Problem details: Among the records below, find each line that includes the string "white" and copy it.

Material for this task:
+---+
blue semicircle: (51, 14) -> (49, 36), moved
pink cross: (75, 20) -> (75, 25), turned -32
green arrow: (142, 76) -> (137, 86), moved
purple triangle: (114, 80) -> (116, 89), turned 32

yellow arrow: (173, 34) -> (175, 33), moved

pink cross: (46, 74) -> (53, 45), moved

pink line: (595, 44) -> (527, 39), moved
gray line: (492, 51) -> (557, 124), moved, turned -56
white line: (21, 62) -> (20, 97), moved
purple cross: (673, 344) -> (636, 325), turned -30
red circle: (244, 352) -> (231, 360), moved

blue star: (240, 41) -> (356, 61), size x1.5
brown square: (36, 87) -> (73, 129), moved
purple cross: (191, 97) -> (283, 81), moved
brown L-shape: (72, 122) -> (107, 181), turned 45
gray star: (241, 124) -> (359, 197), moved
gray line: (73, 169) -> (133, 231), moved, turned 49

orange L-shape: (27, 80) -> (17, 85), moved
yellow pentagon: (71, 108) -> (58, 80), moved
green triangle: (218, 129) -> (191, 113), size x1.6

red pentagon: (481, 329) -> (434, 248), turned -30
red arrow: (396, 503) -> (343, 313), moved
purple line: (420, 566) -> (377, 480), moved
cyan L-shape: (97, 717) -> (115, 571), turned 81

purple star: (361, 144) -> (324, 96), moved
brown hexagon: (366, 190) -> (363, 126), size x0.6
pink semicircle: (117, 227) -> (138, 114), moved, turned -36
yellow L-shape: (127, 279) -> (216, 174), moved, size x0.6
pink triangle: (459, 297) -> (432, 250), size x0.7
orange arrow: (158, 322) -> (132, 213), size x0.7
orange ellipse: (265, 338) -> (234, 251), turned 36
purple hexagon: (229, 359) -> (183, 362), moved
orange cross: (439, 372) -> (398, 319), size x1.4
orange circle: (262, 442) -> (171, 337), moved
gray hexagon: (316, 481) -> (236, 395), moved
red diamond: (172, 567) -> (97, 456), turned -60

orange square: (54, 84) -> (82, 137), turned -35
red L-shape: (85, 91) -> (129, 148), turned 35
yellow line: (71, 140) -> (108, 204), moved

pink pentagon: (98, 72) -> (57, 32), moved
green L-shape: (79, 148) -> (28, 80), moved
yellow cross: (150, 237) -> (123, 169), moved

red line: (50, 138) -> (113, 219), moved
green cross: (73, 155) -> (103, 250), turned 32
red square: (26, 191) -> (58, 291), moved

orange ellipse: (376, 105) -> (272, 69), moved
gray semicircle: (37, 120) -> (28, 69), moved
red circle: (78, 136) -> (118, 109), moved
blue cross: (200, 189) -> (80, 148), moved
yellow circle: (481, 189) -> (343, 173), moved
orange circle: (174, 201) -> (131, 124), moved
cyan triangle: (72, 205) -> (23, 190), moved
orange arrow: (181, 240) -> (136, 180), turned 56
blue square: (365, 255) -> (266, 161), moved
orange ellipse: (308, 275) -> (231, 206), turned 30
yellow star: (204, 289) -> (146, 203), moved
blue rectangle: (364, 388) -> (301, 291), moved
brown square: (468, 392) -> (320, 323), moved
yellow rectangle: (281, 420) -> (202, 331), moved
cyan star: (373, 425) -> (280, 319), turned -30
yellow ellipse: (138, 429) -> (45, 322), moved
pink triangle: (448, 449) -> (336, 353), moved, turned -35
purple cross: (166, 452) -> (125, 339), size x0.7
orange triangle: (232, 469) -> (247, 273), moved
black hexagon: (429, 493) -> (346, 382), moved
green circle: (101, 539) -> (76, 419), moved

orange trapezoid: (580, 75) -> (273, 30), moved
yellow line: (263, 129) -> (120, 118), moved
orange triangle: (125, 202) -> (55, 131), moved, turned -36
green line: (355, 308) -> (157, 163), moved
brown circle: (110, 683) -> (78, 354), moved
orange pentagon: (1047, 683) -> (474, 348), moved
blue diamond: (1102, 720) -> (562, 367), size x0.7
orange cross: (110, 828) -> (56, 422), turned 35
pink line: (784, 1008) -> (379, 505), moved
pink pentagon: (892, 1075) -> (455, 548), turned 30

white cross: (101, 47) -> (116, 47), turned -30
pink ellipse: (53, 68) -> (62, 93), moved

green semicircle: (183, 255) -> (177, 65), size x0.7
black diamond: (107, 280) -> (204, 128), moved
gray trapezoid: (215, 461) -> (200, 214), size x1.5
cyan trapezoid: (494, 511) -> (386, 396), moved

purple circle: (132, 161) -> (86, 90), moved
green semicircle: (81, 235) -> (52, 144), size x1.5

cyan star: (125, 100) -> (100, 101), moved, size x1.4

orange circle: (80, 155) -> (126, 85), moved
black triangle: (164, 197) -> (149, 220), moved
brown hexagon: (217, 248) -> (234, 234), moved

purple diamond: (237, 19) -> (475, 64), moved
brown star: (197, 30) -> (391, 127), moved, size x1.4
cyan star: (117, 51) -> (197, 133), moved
+---+
Answer to this task:
white line: (21, 62) -> (20, 97), moved
white cross: (101, 47) -> (116, 47), turned -30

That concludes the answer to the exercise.